Exercise brief
Transcribe the data below verbatim from the line with "red ruler [446,253,513,306]" to the line with "red cupcake [555,197,589,235]". Include both of those lines.

Scene edit records
+ + + + +

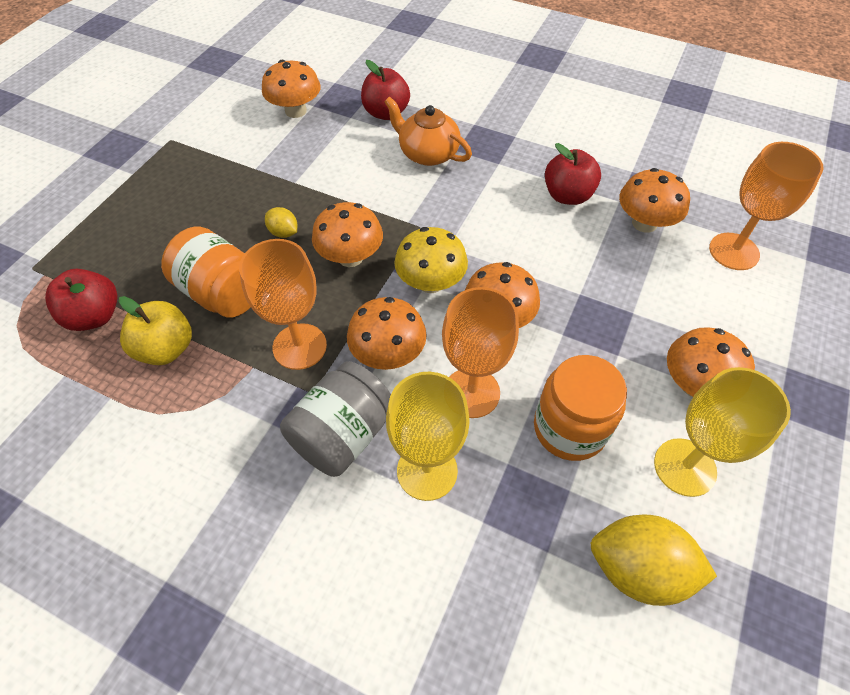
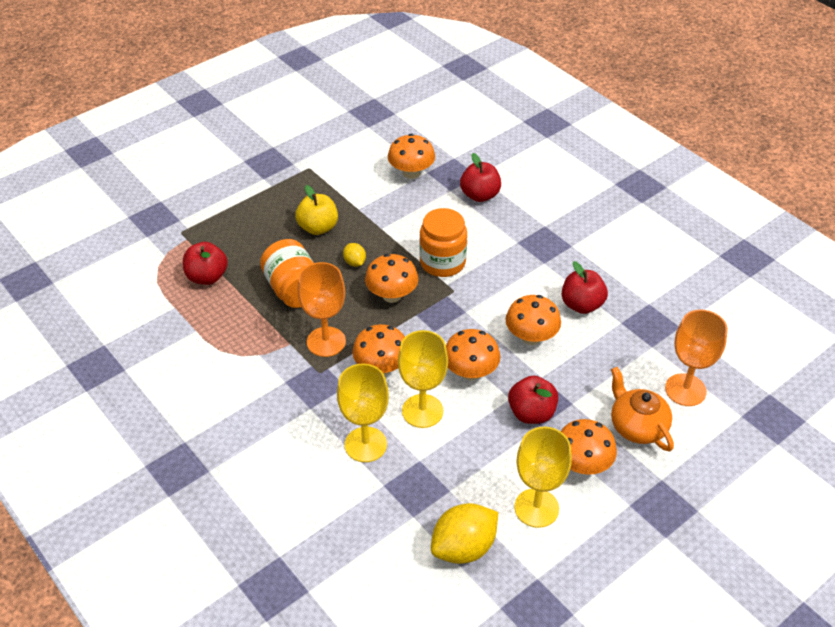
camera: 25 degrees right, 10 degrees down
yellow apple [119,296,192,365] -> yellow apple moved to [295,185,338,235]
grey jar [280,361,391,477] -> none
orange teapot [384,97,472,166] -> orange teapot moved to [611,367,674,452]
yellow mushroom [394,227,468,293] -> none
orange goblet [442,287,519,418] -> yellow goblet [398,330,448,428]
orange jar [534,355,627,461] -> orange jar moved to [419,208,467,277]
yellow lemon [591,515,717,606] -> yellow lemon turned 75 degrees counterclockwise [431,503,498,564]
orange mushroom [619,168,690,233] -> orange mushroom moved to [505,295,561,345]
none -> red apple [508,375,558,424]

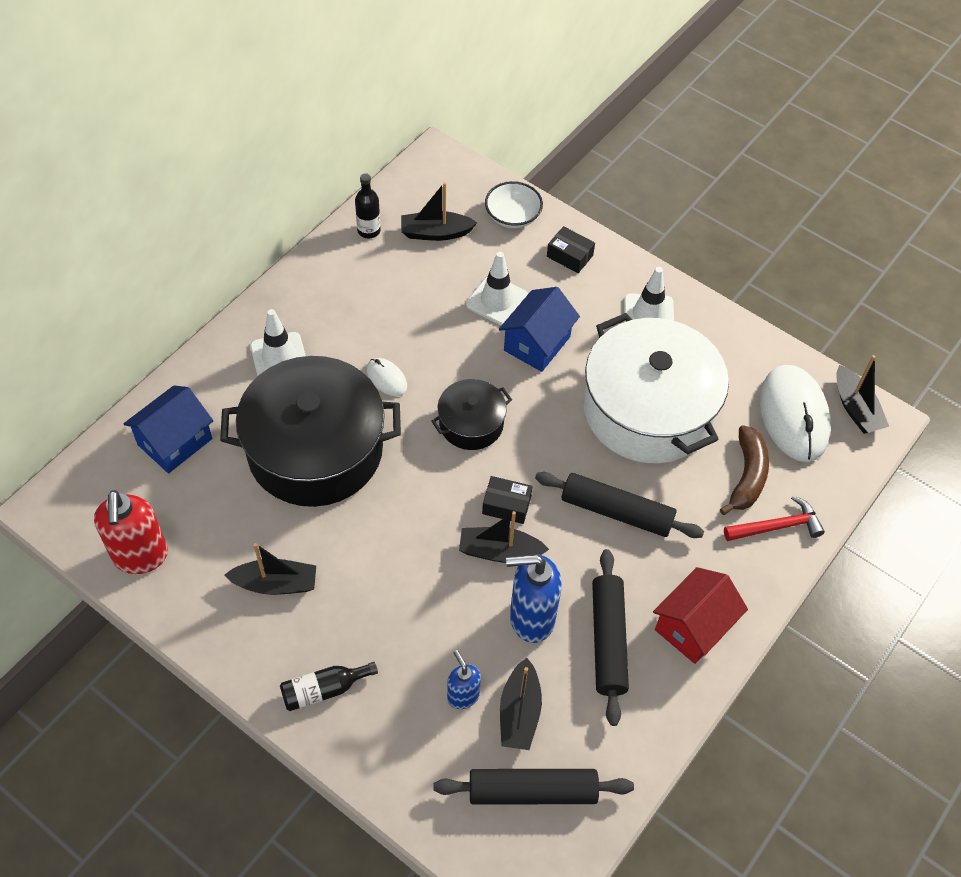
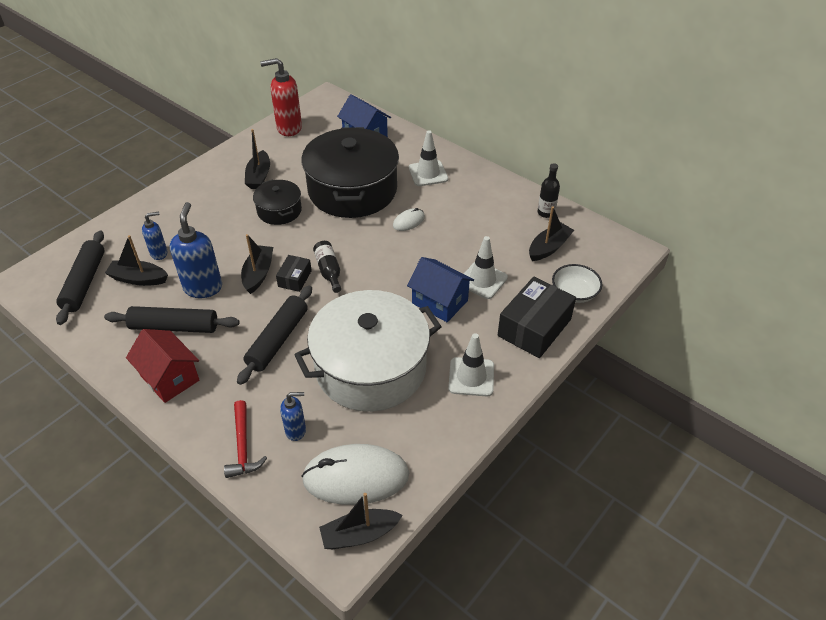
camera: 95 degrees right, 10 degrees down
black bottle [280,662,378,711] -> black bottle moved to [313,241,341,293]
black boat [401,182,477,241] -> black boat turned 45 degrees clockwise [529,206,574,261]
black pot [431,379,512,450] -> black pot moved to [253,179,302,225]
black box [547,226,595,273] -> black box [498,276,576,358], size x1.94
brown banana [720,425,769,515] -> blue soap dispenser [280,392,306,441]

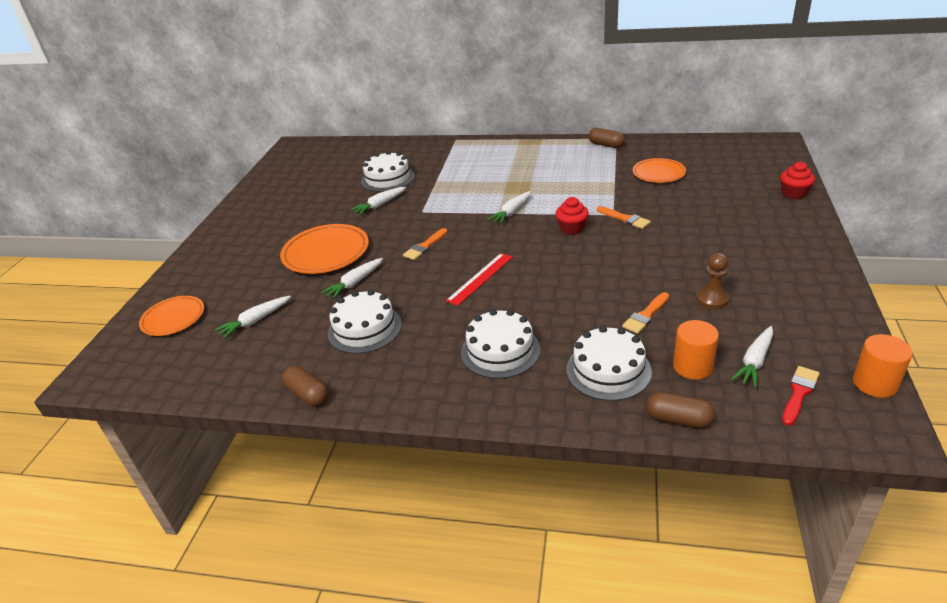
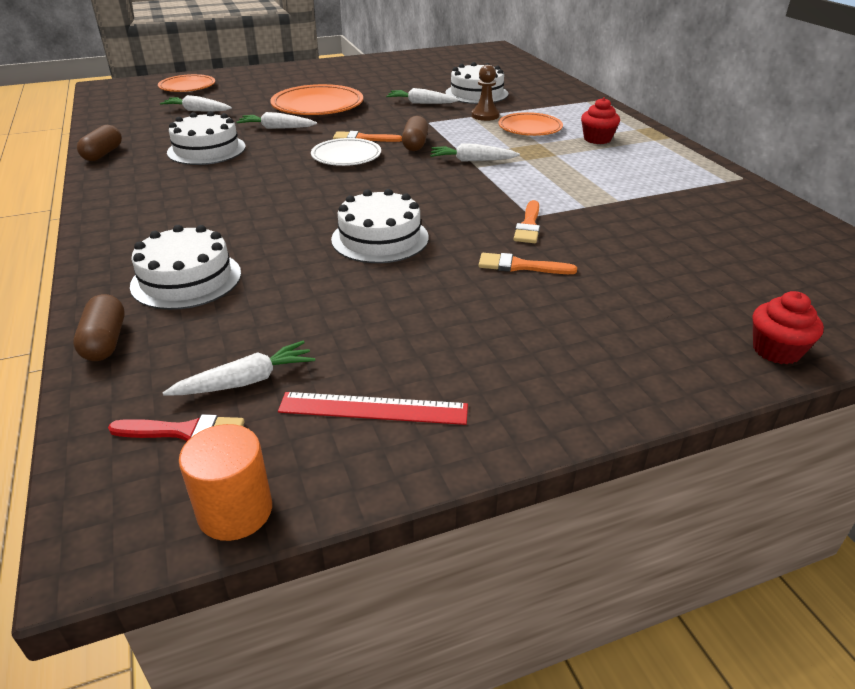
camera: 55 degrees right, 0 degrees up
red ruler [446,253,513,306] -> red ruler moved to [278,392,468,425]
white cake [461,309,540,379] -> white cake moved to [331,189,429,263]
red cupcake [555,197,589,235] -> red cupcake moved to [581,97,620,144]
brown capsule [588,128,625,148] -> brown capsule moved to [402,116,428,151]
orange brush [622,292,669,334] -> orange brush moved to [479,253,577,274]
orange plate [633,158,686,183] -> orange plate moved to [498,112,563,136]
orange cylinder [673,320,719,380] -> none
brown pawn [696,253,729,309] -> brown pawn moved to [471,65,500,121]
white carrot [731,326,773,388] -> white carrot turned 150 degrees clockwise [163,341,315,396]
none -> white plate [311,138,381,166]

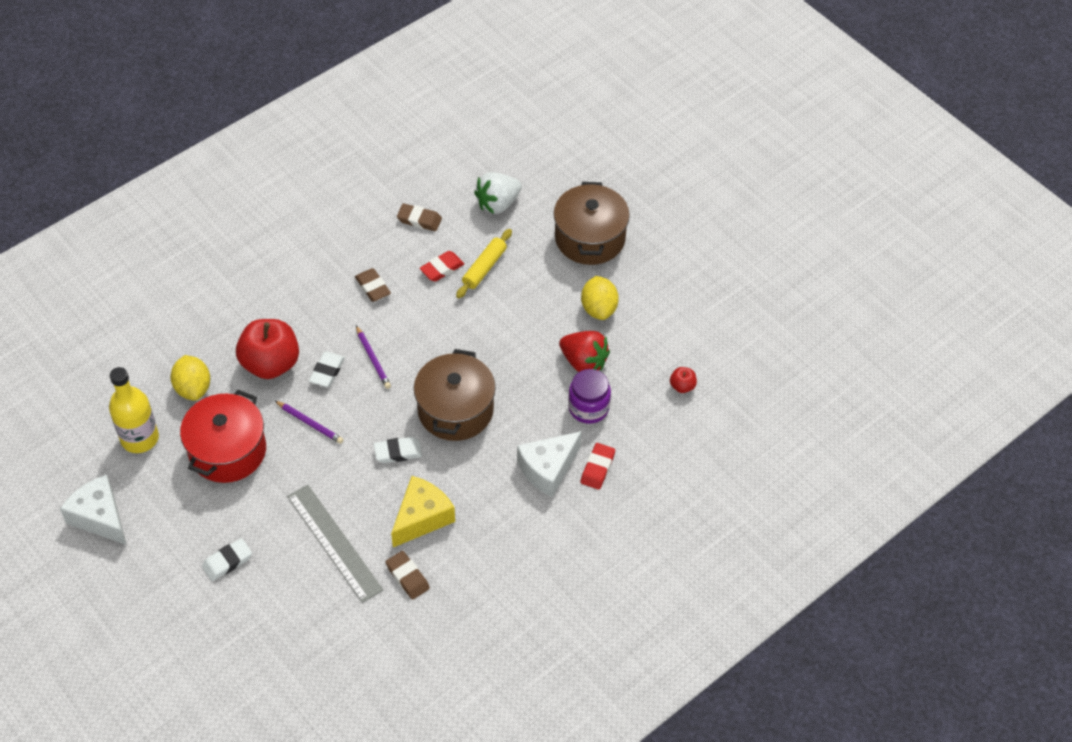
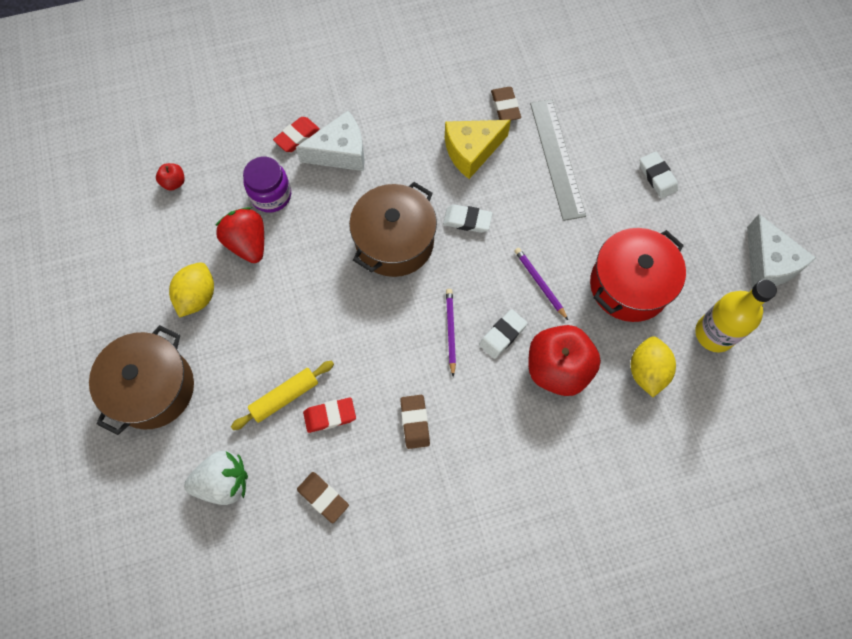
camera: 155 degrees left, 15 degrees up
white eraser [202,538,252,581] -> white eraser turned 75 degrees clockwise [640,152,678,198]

+ + + + +

Result
red ruler [446,253,513,306] -> red ruler moved to [278,392,468,425]
white cake [461,309,540,379] -> white cake moved to [331,189,429,263]
red cupcake [555,197,589,235] -> red cupcake moved to [581,97,620,144]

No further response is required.